[Before-and-after object listings]
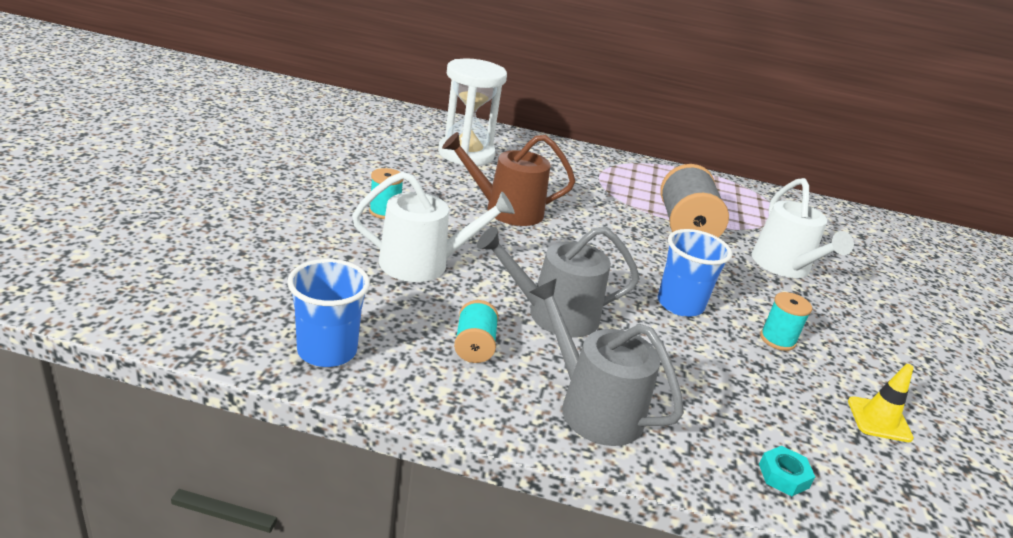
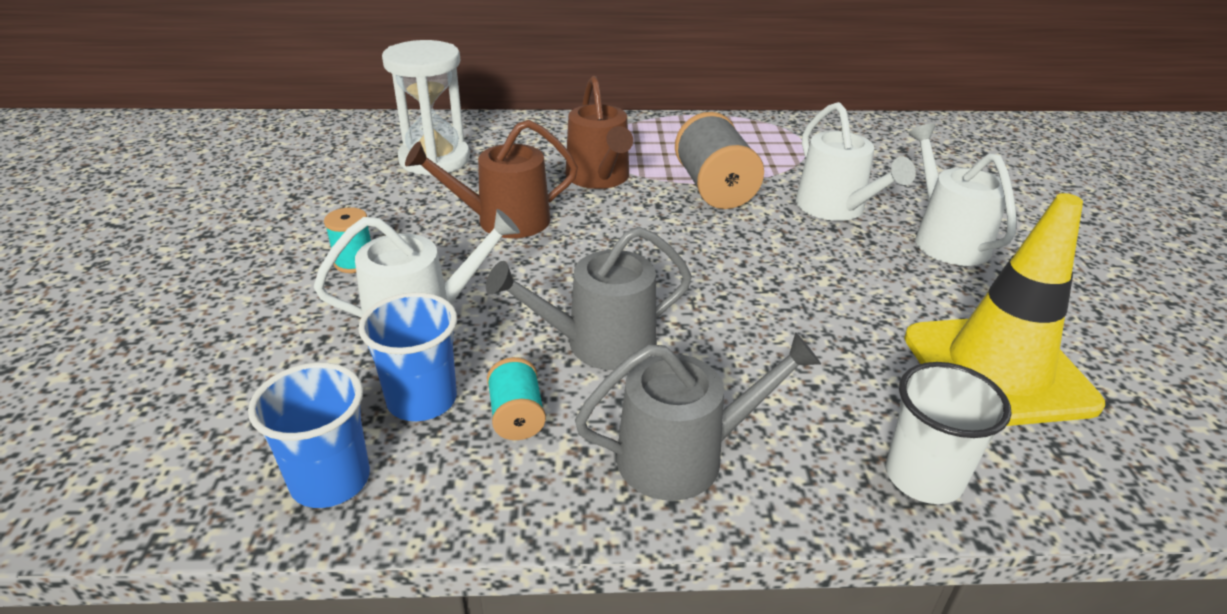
camera: 10 degrees left, 5 degrees up
(593, 197) = (599, 178): none -> brown watering can
(593, 407) = (683, 456): grey watering can -> grey watering can turned 135 degrees clockwise
(680, 304) = (739, 288): blue cup -> blue cup (422, 400)
(777, 340) = (858, 302): turquoise spool -> none
(783, 476) = (923, 477): turquoise nut -> white cup
(873, 313) = (946, 239): none -> white watering can
(879, 419) = (997, 370): yellow traffic cone -> yellow traffic cone, size x2.39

| Exercise objective |
For each line of the entries that includes "watering", show that line.

| Answer to this task |
(593, 197) = (599, 178): none -> brown watering can
(593, 407) = (683, 456): grey watering can -> grey watering can turned 135 degrees clockwise
(873, 313) = (946, 239): none -> white watering can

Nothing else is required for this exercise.